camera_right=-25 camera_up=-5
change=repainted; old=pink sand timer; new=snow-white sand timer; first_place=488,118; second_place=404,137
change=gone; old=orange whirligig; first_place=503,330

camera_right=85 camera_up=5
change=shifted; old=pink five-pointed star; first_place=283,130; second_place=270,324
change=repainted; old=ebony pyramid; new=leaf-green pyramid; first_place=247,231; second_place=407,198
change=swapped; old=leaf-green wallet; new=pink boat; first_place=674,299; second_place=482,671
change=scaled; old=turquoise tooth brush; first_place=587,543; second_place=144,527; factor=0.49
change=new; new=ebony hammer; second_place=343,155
-----
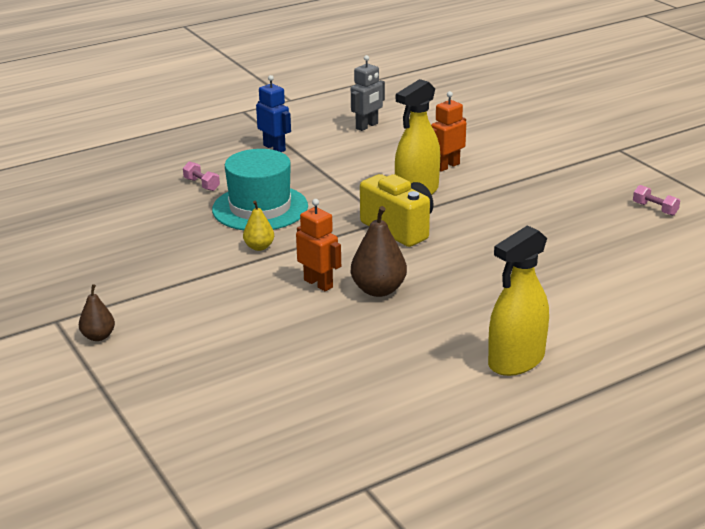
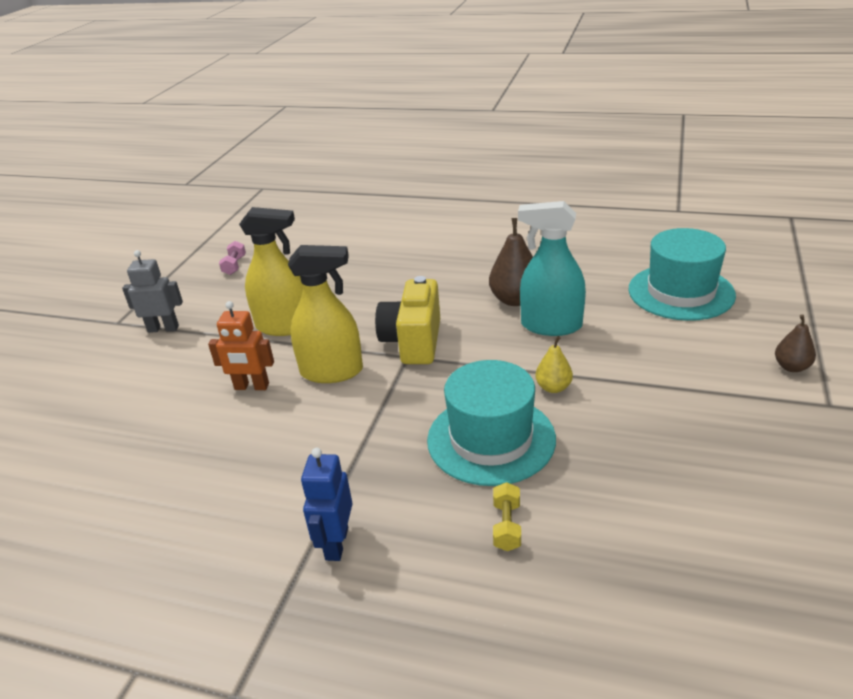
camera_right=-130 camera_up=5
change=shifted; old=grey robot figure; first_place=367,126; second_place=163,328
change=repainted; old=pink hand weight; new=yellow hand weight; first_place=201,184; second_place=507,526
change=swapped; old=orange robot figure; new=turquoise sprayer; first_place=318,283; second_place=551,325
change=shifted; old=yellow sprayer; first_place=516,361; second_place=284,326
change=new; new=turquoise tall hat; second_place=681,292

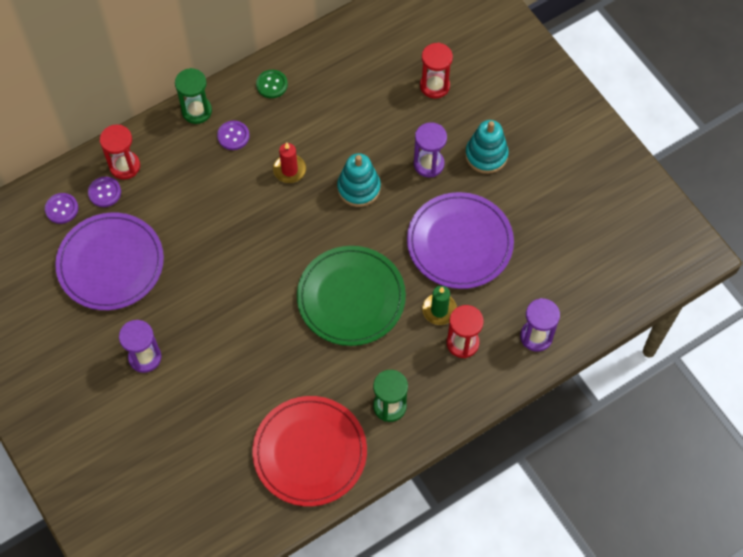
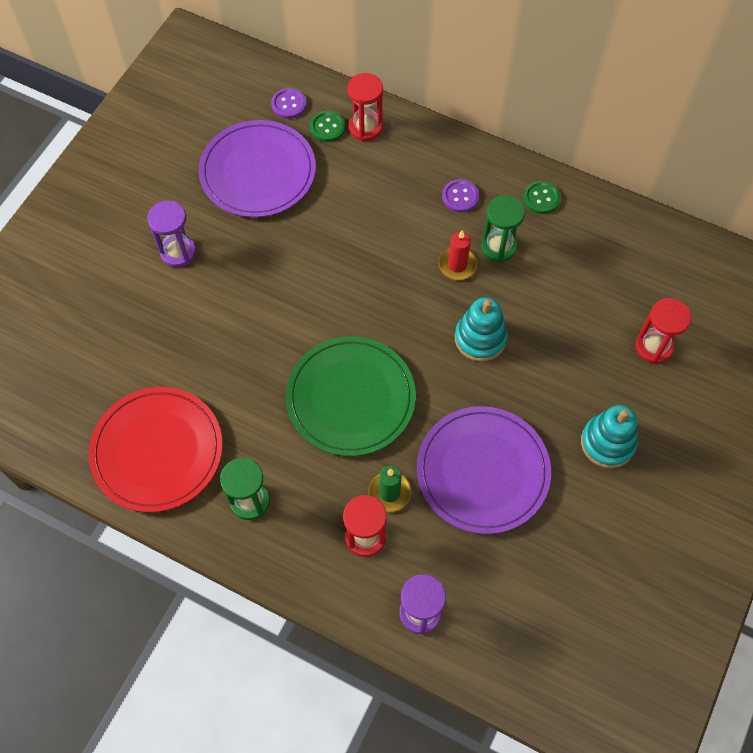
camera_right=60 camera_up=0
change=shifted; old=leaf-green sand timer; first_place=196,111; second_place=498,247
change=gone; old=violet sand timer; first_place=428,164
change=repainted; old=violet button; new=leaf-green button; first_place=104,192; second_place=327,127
-----
## ASSIGNED TASK
Output exactly the lines of the material above from the one containing "camera_right=-25 camera_up=-5" up to and including the one containing "change=repainted; old=pink sand".

## YOUR RESPONSE
camera_right=-25 camera_up=-5
change=repainted; old=pink sand timer; new=snow-white sand timer; first_place=488,118; second_place=404,137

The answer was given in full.